- [To do] Set down exactly the lines below, starting at the one that contains "camera: 75 degrees left, 10 degrees up" and ending at the one that contains "none -> turquoise lamp [406,76,491,180]", with both of those lines included and nothing else.

- [Information supplied]
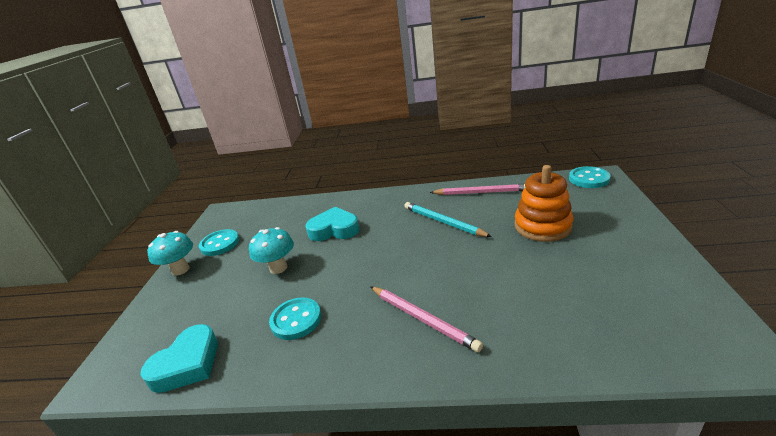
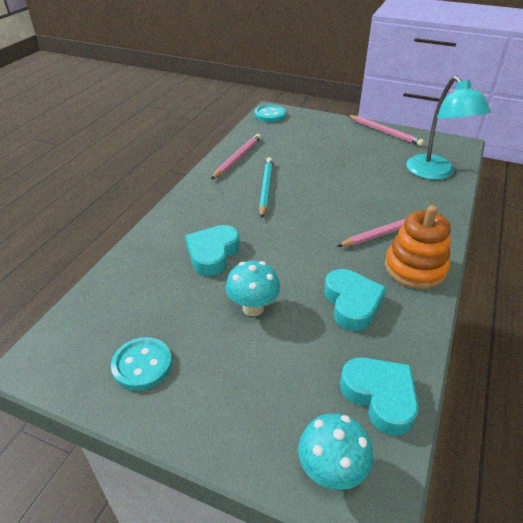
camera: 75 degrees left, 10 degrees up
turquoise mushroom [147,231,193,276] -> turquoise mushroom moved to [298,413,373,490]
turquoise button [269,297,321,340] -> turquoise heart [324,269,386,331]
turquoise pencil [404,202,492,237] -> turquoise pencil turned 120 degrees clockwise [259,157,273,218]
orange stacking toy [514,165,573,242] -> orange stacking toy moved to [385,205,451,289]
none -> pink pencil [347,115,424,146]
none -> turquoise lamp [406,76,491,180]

...

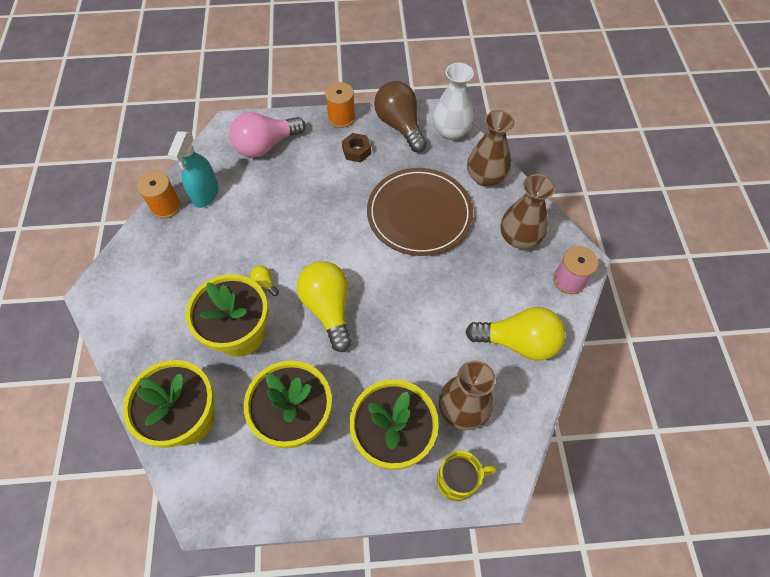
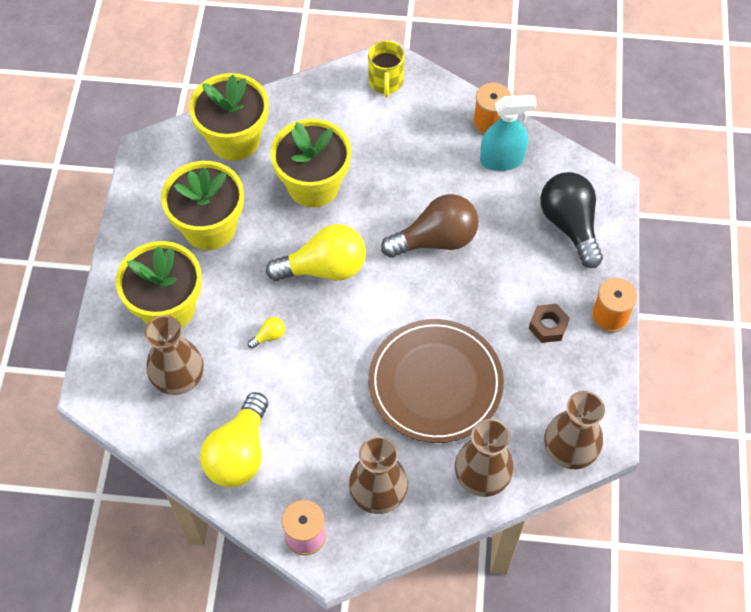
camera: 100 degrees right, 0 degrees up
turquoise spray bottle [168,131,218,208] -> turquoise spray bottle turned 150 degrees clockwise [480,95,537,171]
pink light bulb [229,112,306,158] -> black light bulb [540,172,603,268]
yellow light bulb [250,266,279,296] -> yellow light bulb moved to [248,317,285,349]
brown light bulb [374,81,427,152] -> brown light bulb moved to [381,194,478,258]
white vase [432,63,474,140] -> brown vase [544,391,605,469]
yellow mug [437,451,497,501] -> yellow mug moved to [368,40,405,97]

* * *

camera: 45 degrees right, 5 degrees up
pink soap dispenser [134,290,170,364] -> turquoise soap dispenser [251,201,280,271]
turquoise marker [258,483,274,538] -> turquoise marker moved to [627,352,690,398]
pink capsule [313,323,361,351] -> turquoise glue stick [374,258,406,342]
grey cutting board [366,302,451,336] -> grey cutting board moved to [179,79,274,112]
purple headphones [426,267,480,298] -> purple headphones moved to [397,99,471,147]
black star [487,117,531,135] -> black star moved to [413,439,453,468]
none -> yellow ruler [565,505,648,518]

- [Solution to this problem]
camera: 75 degrees left, 10 degrees up
turquoise mushroom [147,231,193,276] -> turquoise mushroom moved to [298,413,373,490]
turquoise button [269,297,321,340] -> turquoise heart [324,269,386,331]
turquoise pencil [404,202,492,237] -> turquoise pencil turned 120 degrees clockwise [259,157,273,218]
orange stacking toy [514,165,573,242] -> orange stacking toy moved to [385,205,451,289]
none -> pink pencil [347,115,424,146]
none -> turquoise lamp [406,76,491,180]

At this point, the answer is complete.